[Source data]
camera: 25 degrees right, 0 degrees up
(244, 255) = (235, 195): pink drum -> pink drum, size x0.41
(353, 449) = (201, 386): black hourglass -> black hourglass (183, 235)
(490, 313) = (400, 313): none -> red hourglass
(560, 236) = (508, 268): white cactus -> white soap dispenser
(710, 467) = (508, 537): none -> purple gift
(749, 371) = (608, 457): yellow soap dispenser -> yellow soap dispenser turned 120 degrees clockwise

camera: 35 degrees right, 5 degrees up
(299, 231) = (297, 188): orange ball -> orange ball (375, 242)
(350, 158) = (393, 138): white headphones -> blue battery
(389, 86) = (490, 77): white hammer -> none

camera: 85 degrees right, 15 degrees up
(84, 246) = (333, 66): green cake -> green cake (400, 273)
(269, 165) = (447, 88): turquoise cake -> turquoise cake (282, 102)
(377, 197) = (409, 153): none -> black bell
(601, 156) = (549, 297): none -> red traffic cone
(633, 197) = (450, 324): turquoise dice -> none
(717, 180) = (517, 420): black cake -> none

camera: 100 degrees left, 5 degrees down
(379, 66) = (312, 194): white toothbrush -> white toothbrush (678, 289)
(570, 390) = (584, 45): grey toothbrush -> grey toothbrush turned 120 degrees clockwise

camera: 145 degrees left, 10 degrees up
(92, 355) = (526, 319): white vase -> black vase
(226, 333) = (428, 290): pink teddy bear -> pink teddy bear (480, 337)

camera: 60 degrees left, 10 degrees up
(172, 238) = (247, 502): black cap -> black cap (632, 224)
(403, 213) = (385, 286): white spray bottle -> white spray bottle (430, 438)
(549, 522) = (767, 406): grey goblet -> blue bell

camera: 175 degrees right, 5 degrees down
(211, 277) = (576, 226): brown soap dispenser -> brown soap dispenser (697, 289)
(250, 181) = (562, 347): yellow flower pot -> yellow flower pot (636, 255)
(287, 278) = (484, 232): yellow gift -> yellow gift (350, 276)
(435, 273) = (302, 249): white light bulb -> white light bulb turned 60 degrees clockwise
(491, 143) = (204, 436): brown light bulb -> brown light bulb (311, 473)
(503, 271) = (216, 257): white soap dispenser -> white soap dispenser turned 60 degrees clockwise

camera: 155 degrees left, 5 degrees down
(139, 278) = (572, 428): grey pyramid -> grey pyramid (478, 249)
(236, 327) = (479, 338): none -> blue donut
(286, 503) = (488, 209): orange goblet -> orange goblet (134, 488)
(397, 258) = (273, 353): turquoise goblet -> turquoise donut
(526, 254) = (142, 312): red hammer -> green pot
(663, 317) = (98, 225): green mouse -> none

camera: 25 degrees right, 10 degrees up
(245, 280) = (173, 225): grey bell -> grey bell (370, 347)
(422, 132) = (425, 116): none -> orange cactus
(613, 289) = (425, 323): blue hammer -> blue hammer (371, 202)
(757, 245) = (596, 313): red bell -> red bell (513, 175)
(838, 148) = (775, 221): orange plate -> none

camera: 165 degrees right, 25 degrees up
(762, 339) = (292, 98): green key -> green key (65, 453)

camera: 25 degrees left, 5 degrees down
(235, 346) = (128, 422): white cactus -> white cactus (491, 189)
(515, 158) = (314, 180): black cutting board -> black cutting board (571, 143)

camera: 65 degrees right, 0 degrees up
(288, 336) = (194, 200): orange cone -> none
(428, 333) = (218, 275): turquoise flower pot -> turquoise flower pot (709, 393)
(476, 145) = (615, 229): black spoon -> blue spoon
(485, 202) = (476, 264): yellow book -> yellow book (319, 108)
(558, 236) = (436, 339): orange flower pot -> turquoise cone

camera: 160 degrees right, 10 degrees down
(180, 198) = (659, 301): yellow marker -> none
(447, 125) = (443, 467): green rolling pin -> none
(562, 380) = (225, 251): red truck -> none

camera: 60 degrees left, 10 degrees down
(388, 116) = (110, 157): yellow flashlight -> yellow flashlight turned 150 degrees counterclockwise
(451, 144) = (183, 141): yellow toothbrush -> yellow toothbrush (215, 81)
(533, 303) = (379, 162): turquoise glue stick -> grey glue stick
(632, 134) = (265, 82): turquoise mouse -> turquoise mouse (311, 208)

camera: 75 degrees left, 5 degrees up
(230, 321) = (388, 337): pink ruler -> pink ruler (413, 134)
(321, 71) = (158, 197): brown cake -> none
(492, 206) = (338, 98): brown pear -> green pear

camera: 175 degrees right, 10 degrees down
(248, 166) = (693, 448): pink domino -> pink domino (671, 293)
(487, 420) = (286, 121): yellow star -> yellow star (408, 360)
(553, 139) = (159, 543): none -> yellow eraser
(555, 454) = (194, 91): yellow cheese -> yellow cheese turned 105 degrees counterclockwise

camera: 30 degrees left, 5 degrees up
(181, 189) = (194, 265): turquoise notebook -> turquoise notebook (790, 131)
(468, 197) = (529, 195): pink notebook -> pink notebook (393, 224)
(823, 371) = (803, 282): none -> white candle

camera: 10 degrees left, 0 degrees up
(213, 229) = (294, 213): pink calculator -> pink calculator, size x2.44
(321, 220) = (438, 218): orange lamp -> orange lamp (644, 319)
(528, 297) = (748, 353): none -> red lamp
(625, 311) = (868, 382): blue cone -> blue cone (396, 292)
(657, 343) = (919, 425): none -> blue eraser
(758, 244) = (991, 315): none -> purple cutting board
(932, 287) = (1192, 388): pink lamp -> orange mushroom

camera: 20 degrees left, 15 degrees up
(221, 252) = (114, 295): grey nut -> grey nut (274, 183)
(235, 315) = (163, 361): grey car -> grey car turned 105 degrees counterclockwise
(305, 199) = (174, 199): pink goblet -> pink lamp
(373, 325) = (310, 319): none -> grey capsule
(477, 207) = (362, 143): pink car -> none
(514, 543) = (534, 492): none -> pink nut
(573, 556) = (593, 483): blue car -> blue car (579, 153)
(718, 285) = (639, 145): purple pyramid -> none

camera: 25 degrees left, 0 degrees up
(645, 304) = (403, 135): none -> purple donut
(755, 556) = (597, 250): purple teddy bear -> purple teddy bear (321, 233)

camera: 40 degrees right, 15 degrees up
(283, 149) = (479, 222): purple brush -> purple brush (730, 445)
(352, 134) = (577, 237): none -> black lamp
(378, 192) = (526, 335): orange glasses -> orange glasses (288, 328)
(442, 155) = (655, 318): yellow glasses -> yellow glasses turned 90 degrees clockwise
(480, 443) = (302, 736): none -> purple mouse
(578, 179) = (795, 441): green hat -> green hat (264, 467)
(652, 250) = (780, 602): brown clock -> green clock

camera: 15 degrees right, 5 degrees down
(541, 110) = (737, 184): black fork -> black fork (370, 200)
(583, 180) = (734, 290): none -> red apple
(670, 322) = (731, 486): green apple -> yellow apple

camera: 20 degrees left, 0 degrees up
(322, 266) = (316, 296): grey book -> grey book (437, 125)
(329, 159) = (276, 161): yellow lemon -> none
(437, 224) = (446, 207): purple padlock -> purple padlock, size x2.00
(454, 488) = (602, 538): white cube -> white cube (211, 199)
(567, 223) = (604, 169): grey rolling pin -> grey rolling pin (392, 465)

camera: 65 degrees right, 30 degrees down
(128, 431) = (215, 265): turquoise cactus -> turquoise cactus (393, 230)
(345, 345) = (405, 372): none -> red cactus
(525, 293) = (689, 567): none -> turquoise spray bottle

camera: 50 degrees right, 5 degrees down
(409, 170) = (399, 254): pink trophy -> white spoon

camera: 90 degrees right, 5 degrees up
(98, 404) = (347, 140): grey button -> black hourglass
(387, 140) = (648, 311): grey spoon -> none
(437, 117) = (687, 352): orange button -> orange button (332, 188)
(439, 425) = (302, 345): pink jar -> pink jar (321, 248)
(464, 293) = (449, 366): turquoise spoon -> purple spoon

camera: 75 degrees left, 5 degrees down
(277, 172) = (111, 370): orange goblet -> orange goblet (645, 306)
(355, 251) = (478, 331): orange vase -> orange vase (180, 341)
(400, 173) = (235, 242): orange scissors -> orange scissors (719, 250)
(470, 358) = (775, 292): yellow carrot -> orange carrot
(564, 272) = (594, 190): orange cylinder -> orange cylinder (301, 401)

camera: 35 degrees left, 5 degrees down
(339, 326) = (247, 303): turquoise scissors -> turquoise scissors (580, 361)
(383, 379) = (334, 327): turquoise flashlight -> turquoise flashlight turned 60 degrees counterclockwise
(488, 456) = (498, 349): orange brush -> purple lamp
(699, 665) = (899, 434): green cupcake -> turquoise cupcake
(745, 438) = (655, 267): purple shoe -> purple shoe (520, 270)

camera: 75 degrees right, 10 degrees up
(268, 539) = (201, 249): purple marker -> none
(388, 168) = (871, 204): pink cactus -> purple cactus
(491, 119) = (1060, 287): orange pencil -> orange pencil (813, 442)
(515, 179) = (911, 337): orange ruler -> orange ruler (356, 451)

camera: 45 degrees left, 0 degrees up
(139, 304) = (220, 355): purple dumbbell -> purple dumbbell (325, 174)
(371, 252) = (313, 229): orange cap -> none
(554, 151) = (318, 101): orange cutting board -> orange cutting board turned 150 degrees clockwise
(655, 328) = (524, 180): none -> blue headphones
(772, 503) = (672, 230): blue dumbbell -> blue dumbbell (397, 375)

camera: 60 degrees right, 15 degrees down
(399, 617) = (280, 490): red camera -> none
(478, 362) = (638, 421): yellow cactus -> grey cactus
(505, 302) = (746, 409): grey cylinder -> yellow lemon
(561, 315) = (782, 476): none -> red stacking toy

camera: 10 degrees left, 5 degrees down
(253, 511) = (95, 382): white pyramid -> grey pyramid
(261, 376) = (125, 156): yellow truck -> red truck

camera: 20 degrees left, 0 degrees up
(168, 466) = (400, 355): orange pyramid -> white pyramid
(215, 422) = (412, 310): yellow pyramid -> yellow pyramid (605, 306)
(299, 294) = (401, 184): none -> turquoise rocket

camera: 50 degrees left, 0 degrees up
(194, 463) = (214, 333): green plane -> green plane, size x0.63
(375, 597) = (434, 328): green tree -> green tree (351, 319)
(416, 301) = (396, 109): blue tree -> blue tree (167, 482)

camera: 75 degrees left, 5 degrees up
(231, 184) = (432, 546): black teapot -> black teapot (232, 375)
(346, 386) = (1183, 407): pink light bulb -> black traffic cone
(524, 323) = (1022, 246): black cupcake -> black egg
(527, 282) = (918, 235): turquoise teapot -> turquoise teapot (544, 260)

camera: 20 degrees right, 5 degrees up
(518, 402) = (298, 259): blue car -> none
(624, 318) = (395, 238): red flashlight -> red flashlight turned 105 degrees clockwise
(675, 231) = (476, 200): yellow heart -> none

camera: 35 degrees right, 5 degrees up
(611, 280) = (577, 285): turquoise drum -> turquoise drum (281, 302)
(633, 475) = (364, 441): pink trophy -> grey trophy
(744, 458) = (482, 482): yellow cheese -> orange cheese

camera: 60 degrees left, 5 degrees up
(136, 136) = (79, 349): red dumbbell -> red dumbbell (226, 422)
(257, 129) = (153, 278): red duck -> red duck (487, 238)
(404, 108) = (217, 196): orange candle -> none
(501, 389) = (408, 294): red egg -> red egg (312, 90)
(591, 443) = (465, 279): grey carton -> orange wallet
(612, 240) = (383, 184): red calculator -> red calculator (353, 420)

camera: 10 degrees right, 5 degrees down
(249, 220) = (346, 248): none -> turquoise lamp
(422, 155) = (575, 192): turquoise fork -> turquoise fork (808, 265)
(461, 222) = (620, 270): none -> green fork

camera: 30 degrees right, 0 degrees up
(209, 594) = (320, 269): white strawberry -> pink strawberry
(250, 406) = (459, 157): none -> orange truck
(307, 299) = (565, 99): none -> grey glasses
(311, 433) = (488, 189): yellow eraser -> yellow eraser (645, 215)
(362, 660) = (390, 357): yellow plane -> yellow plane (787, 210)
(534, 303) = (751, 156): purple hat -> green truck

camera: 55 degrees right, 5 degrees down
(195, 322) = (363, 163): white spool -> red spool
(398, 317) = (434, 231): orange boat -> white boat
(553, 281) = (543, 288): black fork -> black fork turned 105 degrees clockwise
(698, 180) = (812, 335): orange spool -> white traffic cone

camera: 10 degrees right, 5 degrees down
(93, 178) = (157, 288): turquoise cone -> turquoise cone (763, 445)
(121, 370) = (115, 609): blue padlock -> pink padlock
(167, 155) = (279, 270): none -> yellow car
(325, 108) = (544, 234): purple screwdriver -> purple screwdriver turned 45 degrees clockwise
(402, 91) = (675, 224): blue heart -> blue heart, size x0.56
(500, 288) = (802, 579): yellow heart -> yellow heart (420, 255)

__WORK ORDER__
Retype only this portion of the data above: the line containing "(478, 362) = (638, 421): yellow", the line containing "(215, 422) = (412, 310): yellow", and all lines between them, exactly.

__RESPONSE AREA__
(478, 362) = (638, 421): yellow cactus -> grey cactus
(505, 302) = (746, 409): grey cylinder -> yellow lemon
(561, 315) = (782, 476): none -> red stacking toy

camera: 10 degrees left, 5 degrees down
(253, 511) = (95, 382): white pyramid -> grey pyramid
(261, 376) = (125, 156): yellow truck -> red truck

camera: 20 degrees left, 0 degrees up
(168, 466) = (400, 355): orange pyramid -> white pyramid
(215, 422) = (412, 310): yellow pyramid -> yellow pyramid (605, 306)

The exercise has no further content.